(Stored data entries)

- - - -

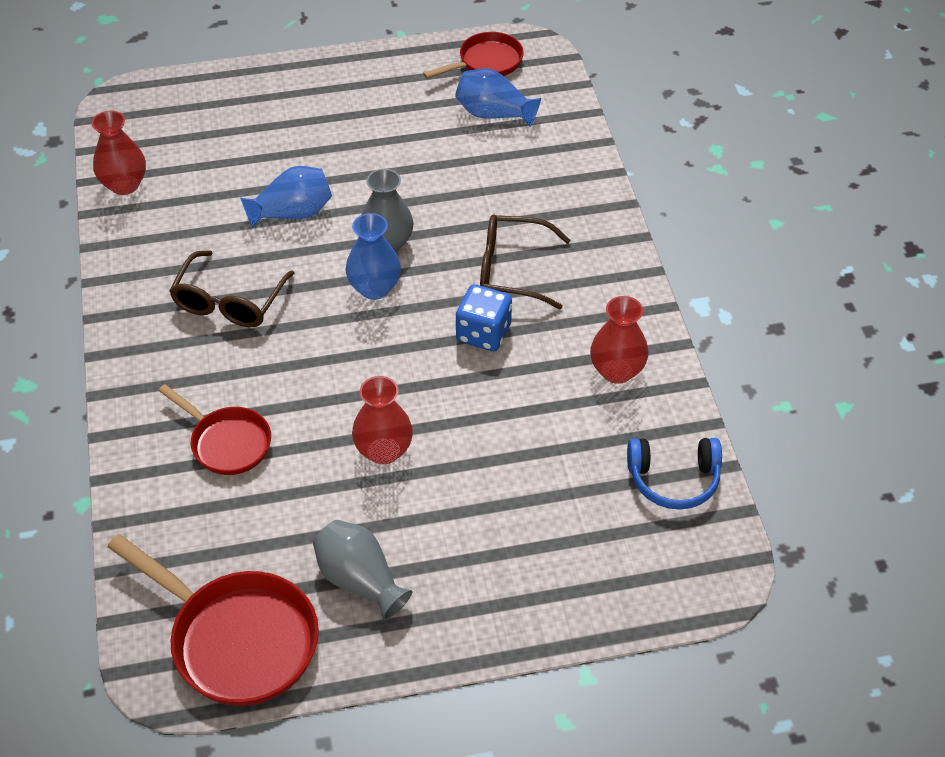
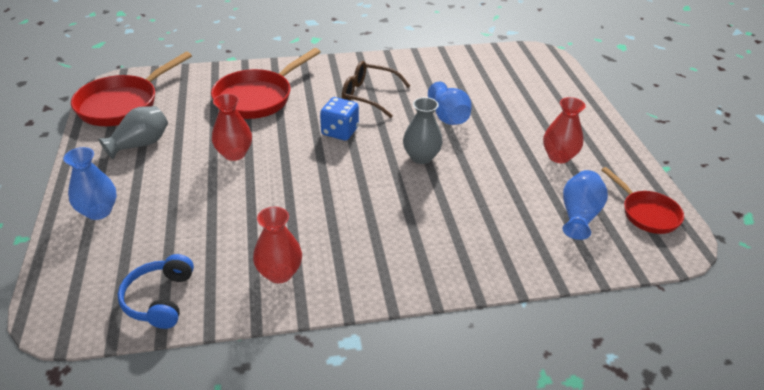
camera: 90 degrees right, 10 degrees down
(124, 185) = (467, 58): red vase -> red vase (559, 156)
(227, 442) = (258, 98): red pan -> red pan, size x1.65
(374, 288) = (377, 151): blue vase -> blue vase (98, 211)
(483, 333) = (329, 201): blue dice -> blue dice (340, 131)
(512, 270) = (394, 218): brown glasses -> none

- - - -

## Assigned task
Nothing but the records above, exact and without pictures, should appear in the answer.

## Reply
camera: 90 degrees right, 10 degrees down
(124, 185) = (467, 58): red vase -> red vase (559, 156)
(227, 442) = (258, 98): red pan -> red pan, size x1.65
(374, 288) = (377, 151): blue vase -> blue vase (98, 211)
(483, 333) = (329, 201): blue dice -> blue dice (340, 131)
(512, 270) = (394, 218): brown glasses -> none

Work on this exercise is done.